— WORK TASK —
Images do not belong in the copy. Set down all the entries exactly.

[Version difference data]
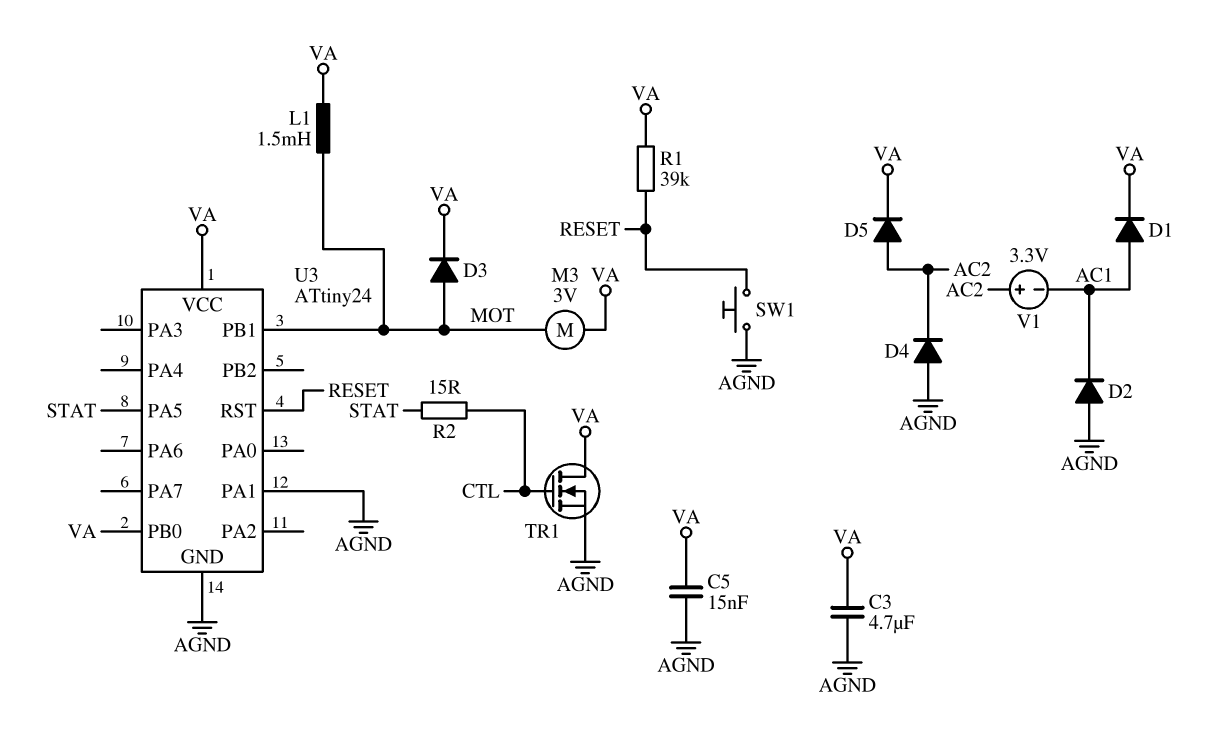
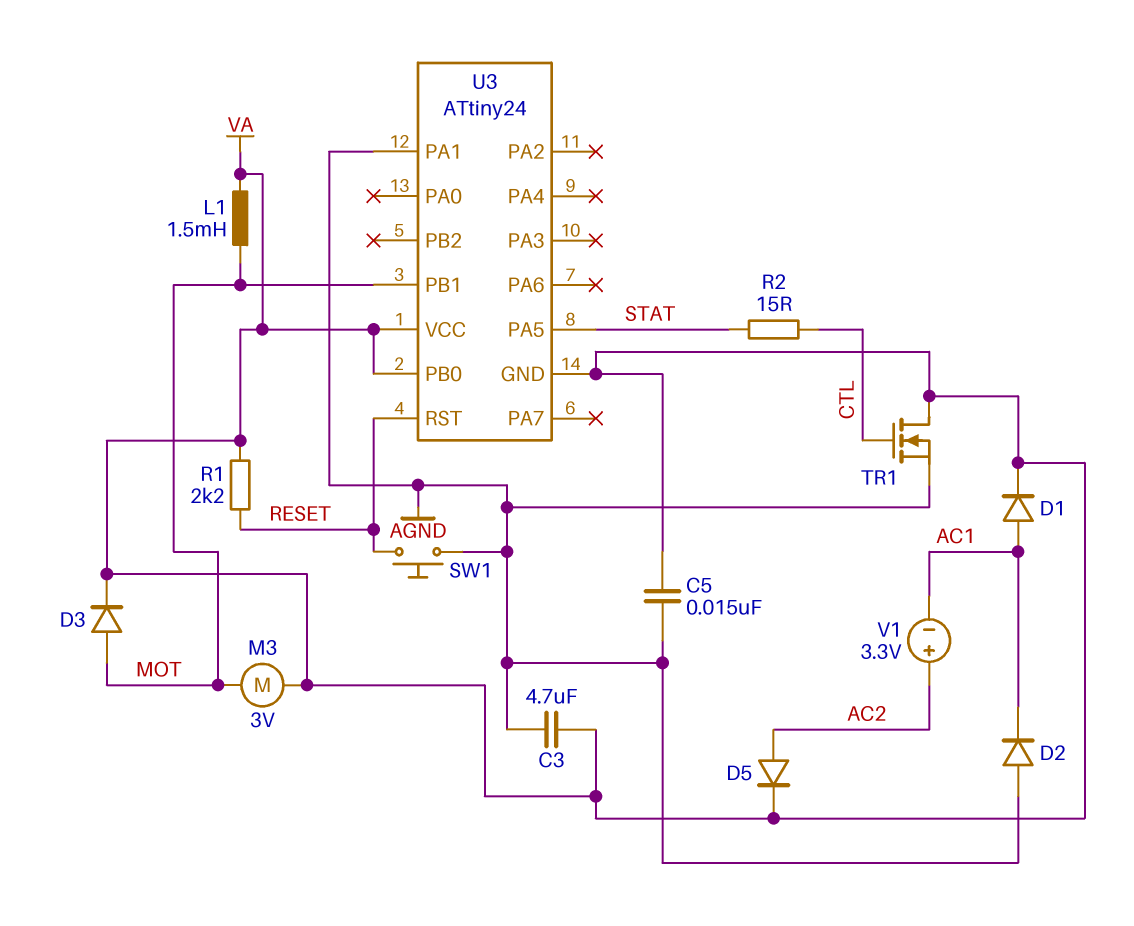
D4: diode (A AGND, K AC2) -> none
R1: 39k (RESET, VA) -> 2.2k (RESET, VA)
U3 pin GND: AGND -> VA

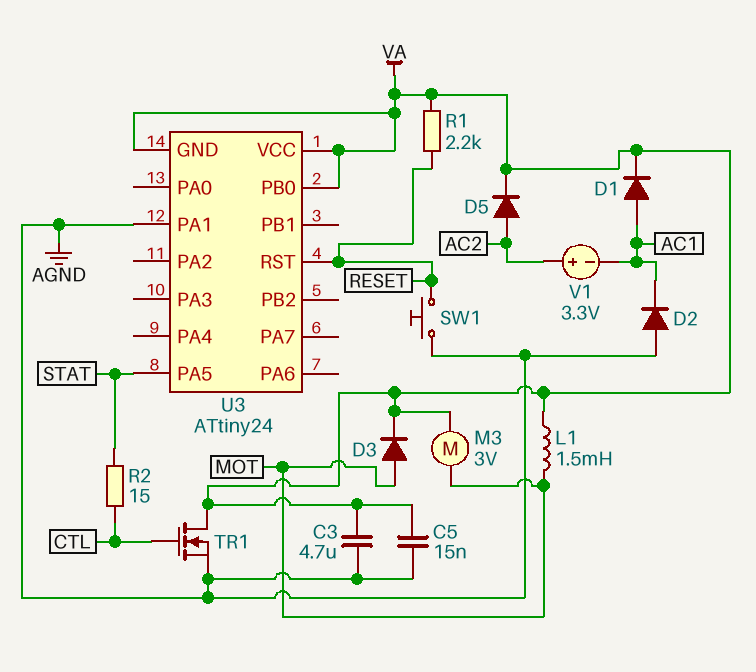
U3 pin PB1: MOT -> none

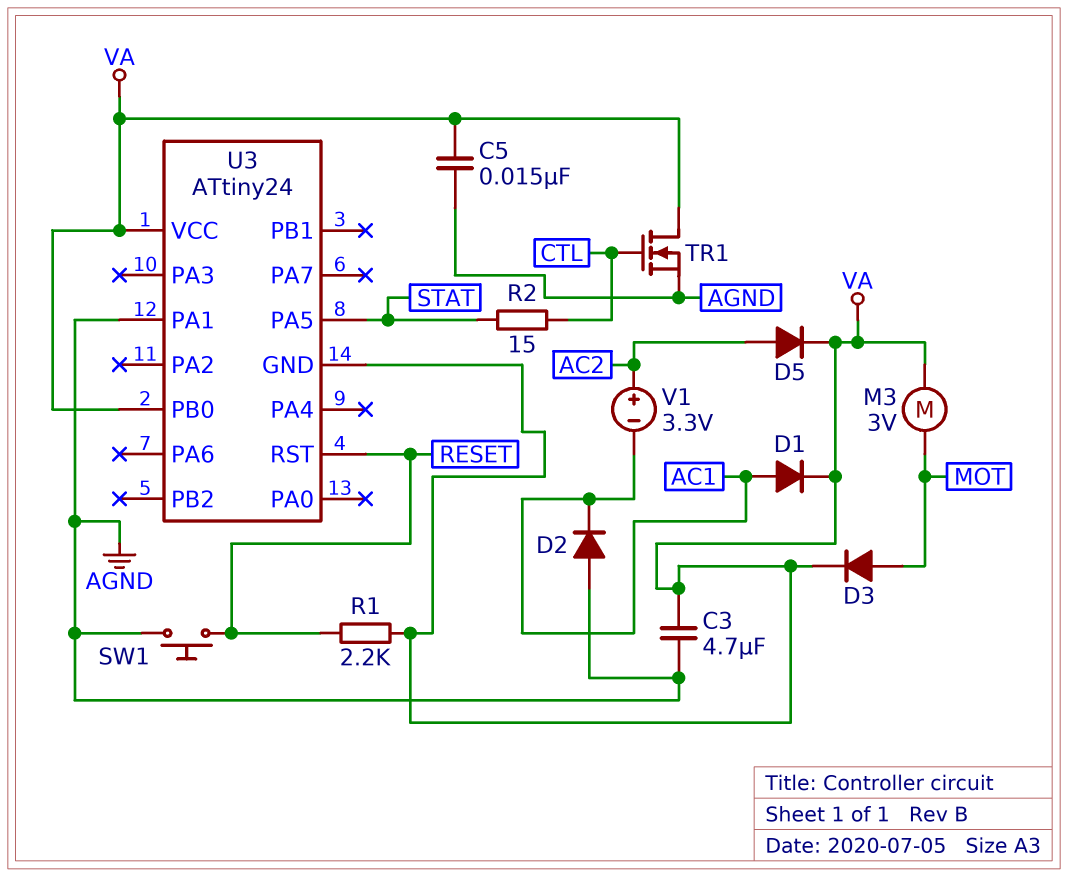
L1: 1.5mH (MOT, VA) -> none

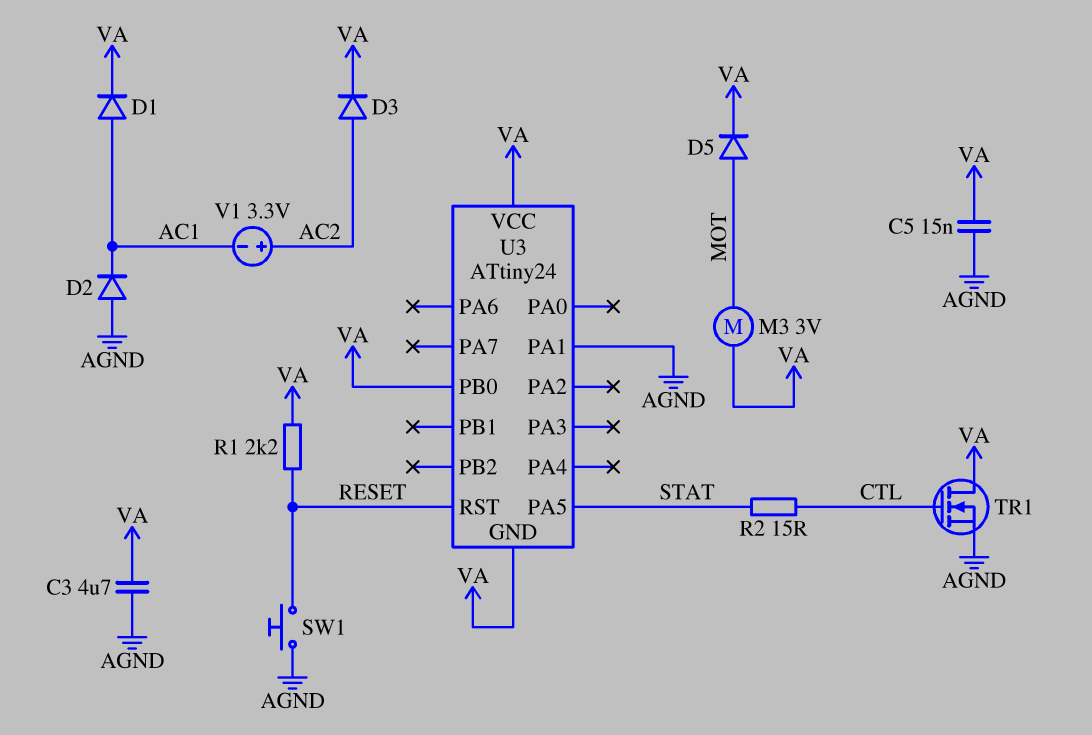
D3: diode (A MOT, K VA) -> diode (A AC2, K VA)
D5: diode (A AC2, K VA) -> diode (A MOT, K VA)

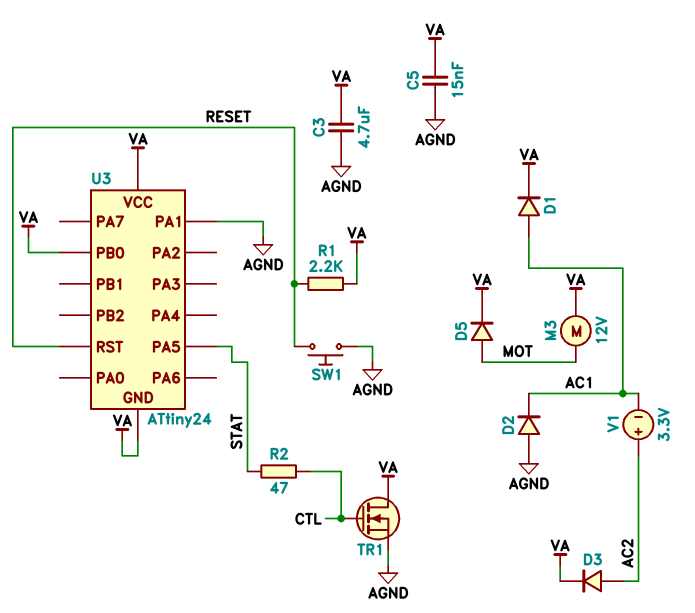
M3: motor 3V (MOT, VA) -> motor 12V (MOT, VA)
R2: 15 (CTL, STAT) -> 47 (CTL, STAT)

— COMPLETED EXERCISE —
D4: diode (A AGND, K AC2) -> none
R1: 39k (RESET, VA) -> 2.2k (RESET, VA)
U3 pin GND: AGND -> VA

U3 pin PB1: MOT -> none

L1: 1.5mH (MOT, VA) -> none

D3: diode (A MOT, K VA) -> diode (A AC2, K VA)
D5: diode (A AC2, K VA) -> diode (A MOT, K VA)

M3: motor 3V (MOT, VA) -> motor 12V (MOT, VA)
R2: 15 (CTL, STAT) -> 47 (CTL, STAT)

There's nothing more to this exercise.